INFORMATION SHOWN:
▼

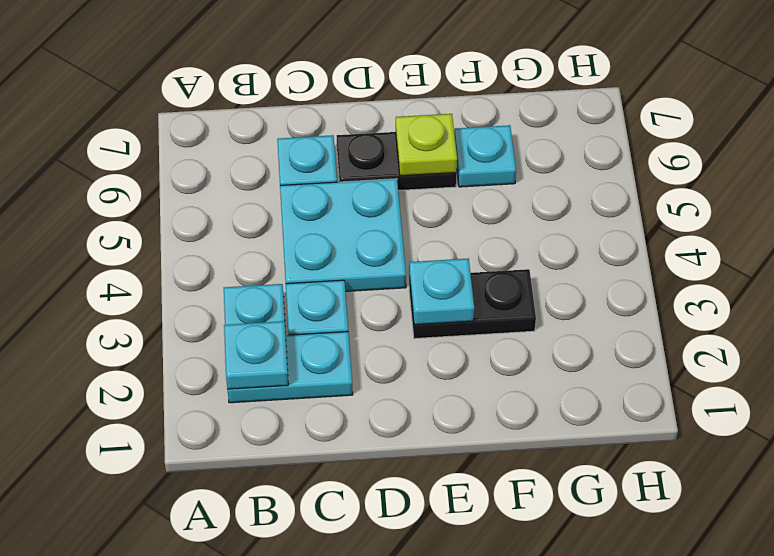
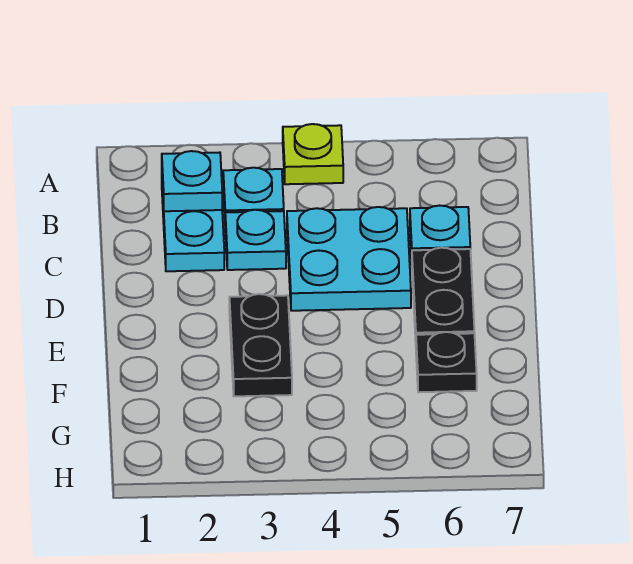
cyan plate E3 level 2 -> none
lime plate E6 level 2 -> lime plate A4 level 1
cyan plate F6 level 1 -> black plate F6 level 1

▲
▼

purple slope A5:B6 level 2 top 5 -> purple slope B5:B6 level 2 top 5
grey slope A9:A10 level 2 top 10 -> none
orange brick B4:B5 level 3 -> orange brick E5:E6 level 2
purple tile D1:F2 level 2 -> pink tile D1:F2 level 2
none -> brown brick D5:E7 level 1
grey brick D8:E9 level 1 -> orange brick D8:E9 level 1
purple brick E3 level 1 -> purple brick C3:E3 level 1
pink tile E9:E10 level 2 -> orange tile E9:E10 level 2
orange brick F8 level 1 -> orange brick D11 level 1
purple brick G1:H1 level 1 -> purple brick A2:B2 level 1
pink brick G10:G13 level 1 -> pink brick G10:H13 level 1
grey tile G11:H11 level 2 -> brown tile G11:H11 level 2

▲

INSTRUCTIONS TO FOLLOW:
As the answer, set down only the lines from the data above between the one holding "lime plate E6" and the one holding "cyan plate F6", inclusive, exactly as they read.

TASK OUTPUT:
lime plate E6 level 2 -> lime plate A4 level 1
cyan plate F6 level 1 -> black plate F6 level 1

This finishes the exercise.